BEGIN RECORDS TO PROCESS

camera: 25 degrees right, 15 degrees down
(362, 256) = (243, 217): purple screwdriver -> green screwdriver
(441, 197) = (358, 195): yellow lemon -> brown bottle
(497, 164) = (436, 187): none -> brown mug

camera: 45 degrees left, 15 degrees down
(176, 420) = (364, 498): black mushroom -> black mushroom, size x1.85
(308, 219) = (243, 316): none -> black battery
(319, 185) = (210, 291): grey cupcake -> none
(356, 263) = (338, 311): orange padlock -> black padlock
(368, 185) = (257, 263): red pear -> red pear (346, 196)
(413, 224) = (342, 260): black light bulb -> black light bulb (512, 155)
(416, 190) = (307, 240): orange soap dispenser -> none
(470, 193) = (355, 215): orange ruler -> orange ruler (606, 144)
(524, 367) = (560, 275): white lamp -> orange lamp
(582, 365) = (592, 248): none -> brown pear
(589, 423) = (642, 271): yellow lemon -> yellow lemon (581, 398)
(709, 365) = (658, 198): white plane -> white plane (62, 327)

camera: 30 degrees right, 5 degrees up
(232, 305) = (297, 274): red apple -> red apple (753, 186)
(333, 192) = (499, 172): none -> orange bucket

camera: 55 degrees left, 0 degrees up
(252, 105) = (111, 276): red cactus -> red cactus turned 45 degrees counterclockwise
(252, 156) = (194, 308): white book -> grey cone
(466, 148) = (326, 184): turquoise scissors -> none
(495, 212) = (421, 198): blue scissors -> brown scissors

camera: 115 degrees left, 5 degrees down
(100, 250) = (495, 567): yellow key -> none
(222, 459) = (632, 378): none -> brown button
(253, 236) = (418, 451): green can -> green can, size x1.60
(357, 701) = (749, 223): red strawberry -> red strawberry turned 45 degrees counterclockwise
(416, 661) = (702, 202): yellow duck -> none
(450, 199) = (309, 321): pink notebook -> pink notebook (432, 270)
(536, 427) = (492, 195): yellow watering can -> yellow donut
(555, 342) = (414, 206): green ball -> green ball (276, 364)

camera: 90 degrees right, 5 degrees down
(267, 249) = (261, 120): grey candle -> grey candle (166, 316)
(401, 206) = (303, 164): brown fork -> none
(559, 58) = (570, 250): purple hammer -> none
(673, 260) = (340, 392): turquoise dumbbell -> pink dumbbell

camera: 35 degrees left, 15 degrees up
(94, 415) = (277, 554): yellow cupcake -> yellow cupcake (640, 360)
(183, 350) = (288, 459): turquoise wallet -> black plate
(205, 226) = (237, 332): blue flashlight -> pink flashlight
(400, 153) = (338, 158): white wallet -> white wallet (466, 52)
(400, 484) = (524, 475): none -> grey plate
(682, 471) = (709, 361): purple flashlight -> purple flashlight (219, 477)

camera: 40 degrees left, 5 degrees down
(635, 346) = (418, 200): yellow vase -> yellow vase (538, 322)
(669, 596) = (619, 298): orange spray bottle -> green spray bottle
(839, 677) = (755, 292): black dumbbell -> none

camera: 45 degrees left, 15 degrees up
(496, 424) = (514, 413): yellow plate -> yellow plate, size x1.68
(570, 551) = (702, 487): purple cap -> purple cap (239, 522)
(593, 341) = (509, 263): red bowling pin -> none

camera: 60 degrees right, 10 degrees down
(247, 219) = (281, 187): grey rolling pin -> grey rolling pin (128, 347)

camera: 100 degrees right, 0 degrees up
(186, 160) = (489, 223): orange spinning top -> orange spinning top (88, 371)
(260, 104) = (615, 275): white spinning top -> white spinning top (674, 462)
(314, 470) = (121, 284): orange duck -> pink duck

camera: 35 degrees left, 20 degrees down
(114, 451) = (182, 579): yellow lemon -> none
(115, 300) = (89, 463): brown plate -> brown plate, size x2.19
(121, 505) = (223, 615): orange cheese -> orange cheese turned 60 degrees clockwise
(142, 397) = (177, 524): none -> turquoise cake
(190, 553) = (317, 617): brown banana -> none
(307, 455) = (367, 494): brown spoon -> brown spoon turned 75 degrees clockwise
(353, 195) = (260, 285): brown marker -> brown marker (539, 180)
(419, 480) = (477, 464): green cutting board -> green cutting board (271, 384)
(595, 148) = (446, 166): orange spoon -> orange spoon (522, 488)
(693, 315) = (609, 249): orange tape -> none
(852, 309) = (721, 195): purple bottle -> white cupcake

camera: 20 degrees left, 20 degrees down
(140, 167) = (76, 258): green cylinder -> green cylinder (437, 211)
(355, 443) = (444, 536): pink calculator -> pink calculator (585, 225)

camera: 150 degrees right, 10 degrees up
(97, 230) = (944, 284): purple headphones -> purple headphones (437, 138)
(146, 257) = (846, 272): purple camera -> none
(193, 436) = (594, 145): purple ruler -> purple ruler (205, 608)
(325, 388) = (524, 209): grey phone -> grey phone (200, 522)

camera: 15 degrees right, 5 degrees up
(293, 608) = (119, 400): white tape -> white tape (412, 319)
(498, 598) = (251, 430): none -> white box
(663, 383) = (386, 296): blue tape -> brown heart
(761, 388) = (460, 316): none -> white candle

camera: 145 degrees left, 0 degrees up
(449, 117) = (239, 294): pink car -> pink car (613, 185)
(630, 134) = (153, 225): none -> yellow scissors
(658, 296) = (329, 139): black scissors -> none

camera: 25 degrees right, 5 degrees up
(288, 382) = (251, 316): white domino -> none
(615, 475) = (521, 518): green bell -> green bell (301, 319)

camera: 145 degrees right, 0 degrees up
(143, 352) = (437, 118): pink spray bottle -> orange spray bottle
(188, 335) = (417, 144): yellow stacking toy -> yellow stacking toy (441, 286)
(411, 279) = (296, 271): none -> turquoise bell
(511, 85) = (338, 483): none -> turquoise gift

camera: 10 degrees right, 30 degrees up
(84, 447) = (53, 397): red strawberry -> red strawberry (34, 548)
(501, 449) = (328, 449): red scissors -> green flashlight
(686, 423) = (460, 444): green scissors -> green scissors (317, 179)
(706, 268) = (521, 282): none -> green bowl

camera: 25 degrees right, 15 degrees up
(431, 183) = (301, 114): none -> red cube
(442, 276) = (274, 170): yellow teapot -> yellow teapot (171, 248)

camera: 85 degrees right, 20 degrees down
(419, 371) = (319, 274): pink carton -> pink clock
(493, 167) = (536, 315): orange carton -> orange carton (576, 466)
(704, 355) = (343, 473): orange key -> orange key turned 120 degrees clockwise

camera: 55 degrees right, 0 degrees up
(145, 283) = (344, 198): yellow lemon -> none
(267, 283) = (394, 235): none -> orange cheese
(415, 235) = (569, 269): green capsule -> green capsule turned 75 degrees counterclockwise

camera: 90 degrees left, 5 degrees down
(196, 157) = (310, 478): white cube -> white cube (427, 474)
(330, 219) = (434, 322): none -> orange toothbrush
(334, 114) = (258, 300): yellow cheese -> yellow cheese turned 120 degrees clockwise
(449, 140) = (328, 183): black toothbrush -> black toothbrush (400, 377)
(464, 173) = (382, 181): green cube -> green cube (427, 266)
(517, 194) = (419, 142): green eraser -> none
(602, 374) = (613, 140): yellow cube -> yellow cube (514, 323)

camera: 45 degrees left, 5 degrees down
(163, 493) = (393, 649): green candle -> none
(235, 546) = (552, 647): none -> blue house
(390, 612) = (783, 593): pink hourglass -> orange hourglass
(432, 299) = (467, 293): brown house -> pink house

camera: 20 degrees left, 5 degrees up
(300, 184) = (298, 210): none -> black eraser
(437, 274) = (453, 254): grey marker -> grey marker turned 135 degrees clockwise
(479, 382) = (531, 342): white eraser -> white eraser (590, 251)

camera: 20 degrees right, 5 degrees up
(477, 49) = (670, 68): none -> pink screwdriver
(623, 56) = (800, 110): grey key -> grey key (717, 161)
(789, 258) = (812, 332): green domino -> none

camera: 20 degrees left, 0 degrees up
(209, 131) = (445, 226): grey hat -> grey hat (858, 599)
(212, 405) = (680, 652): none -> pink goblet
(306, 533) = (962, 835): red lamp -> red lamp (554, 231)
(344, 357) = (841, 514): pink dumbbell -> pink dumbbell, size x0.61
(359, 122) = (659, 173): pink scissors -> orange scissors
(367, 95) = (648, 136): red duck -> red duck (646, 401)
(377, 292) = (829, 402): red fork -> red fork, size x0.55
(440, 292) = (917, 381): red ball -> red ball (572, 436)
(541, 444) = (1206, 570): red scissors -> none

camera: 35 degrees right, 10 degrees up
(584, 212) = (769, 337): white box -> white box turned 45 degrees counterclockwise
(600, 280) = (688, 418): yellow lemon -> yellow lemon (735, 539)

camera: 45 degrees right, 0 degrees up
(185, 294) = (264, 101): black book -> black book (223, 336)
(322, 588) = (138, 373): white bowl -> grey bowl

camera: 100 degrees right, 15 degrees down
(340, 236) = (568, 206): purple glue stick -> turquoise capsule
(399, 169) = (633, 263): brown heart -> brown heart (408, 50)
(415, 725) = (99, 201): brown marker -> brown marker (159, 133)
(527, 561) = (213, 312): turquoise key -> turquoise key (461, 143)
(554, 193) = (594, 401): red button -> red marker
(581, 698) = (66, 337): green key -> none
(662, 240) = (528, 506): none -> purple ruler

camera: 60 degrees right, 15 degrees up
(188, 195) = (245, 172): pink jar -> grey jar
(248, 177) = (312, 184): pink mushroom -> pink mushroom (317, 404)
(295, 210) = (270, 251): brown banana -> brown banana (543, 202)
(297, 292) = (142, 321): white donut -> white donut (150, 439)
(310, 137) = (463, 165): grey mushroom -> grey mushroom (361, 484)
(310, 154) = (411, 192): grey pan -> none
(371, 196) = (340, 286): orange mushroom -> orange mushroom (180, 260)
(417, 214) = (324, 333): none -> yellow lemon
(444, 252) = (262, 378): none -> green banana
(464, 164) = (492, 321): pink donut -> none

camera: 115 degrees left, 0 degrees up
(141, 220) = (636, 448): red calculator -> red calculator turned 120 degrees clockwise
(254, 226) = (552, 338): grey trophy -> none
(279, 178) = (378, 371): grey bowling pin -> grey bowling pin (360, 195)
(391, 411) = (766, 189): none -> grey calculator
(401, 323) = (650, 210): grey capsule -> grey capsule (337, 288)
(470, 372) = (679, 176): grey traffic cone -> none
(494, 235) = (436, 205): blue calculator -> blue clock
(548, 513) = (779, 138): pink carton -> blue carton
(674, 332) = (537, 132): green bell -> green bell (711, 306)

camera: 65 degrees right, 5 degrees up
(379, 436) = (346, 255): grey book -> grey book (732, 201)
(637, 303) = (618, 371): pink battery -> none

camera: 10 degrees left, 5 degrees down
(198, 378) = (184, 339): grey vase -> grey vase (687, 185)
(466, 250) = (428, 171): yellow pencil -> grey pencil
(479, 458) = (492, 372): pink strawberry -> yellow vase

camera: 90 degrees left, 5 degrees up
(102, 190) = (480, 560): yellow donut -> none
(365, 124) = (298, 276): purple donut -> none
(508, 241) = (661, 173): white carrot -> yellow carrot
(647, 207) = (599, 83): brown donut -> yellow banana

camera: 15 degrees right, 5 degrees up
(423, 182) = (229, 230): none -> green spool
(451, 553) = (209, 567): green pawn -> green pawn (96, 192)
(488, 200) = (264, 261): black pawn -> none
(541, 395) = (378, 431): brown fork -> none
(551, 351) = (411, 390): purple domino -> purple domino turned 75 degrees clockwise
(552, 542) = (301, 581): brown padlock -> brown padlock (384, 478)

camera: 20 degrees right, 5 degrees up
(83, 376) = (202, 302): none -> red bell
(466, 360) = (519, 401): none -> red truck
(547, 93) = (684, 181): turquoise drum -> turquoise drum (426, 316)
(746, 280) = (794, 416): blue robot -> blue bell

END RECORDS TO PROCESS

From the records above, print exactly the lines that run from the line with "(493, 167) = (536, 315): orange" to the line with "camera: 20 degrees left, 5 degrees up", inclusive.

(493, 167) = (536, 315): orange carton -> orange carton (576, 466)
(704, 355) = (343, 473): orange key -> orange key turned 120 degrees clockwise

camera: 55 degrees right, 0 degrees up
(145, 283) = (344, 198): yellow lemon -> none
(267, 283) = (394, 235): none -> orange cheese
(415, 235) = (569, 269): green capsule -> green capsule turned 75 degrees counterclockwise

camera: 90 degrees left, 5 degrees down
(196, 157) = (310, 478): white cube -> white cube (427, 474)
(330, 219) = (434, 322): none -> orange toothbrush
(334, 114) = (258, 300): yellow cheese -> yellow cheese turned 120 degrees clockwise
(449, 140) = (328, 183): black toothbrush -> black toothbrush (400, 377)
(464, 173) = (382, 181): green cube -> green cube (427, 266)
(517, 194) = (419, 142): green eraser -> none
(602, 374) = (613, 140): yellow cube -> yellow cube (514, 323)

camera: 45 degrees left, 5 degrees down
(163, 493) = (393, 649): green candle -> none
(235, 546) = (552, 647): none -> blue house
(390, 612) = (783, 593): pink hourglass -> orange hourglass
(432, 299) = (467, 293): brown house -> pink house

camera: 20 degrees left, 5 degrees up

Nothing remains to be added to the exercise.